■ **JOB**: This calls for a word-for-word copy of all the data, with each picture removed.

■ **DATA RECORDS**:
=== Begin Enclosure ===
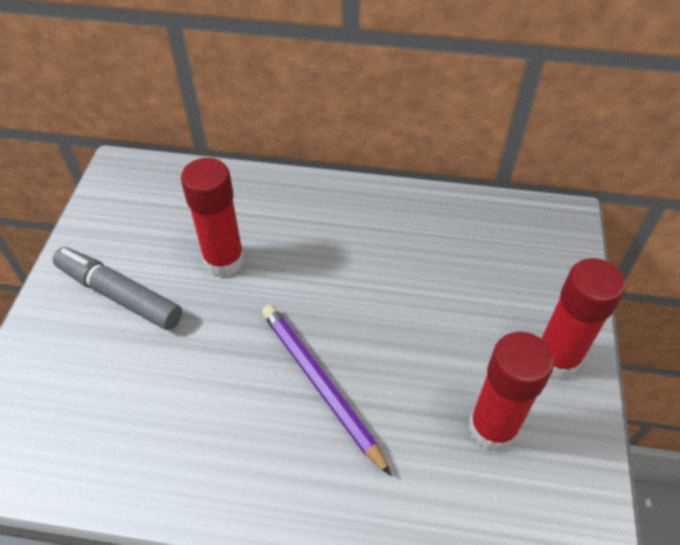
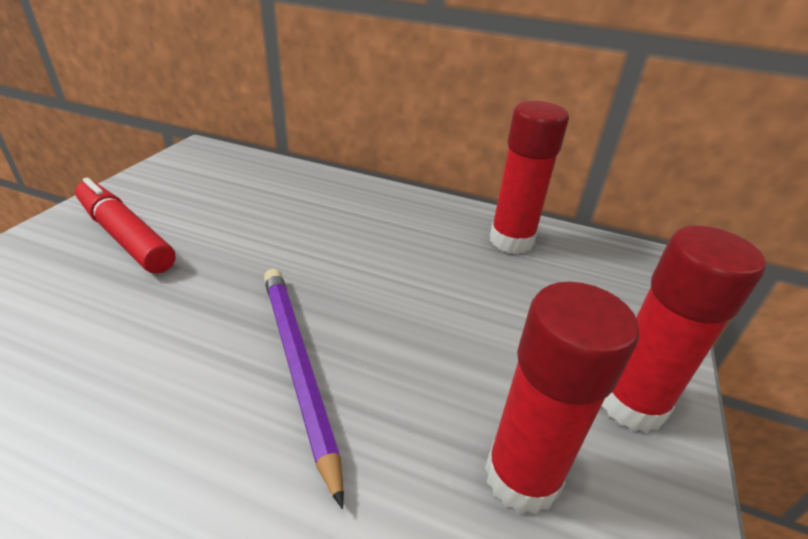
camera: 10 degrees right, 15 degrees down
grey marker [53,247,182,330] -> red marker [75,178,176,274]
red glue stick [181,158,244,277] -> red glue stick moved to [490,101,569,254]

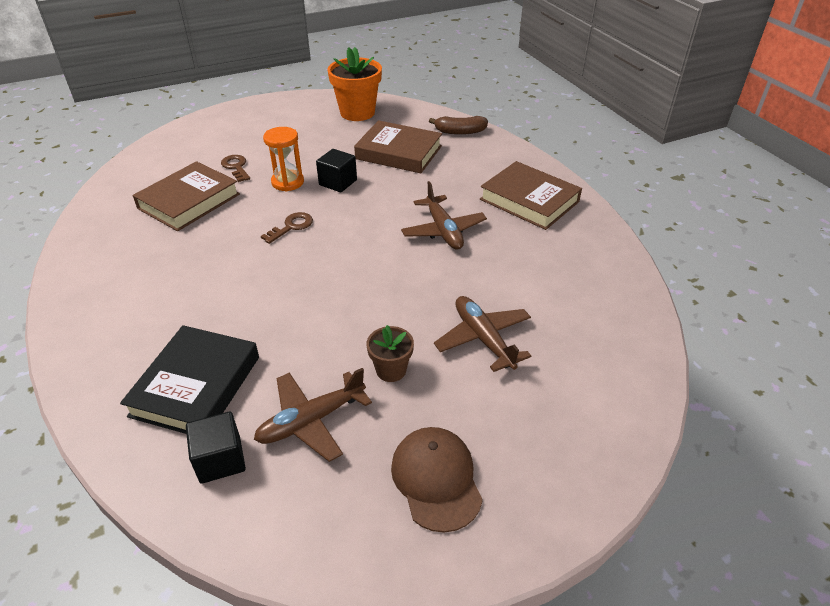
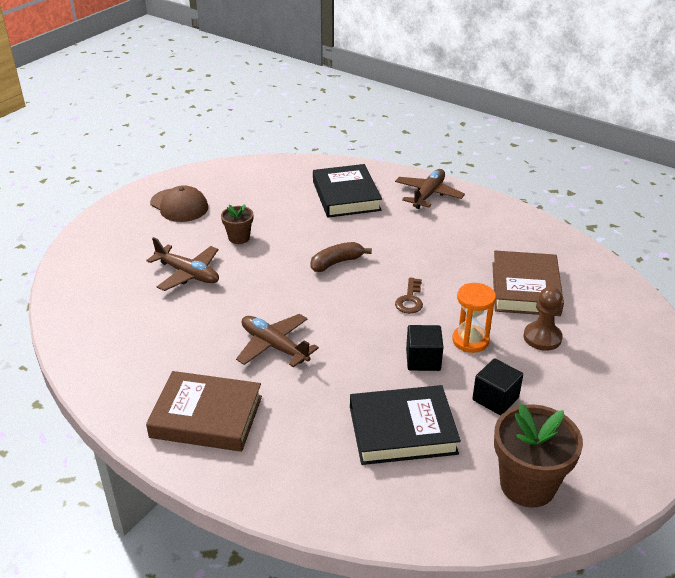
camera: 150 degrees right, 5 degrees down
black cube [186,412,246,484] -> black cube moved to [472,358,523,415]
brown key [221,155,250,182] -> brown pawn [524,287,563,351]
brown plane [254,368,372,462] -> brown plane moved to [395,169,465,209]
orange flower pot [327,47,382,121] -> brown flower pot [494,404,583,508]
brown book [354,120,442,173] -> black book [350,385,461,465]
brown banana [429,116,488,135] -> brown banana moved to [310,242,372,272]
=== End Enclosure ===
■ **SOLUTION TO THIS PROBLEM**:
camera: 10 degrees right, 15 degrees down
grey marker [53,247,182,330] -> red marker [75,178,176,274]
red glue stick [181,158,244,277] -> red glue stick moved to [490,101,569,254]

camera: 150 degrees right, 5 degrees down
black cube [186,412,246,484] -> black cube moved to [472,358,523,415]
brown key [221,155,250,182] -> brown pawn [524,287,563,351]
brown plane [254,368,372,462] -> brown plane moved to [395,169,465,209]
orange flower pot [327,47,382,121] -> brown flower pot [494,404,583,508]
brown book [354,120,442,173] -> black book [350,385,461,465]
brown banana [429,116,488,135] -> brown banana moved to [310,242,372,272]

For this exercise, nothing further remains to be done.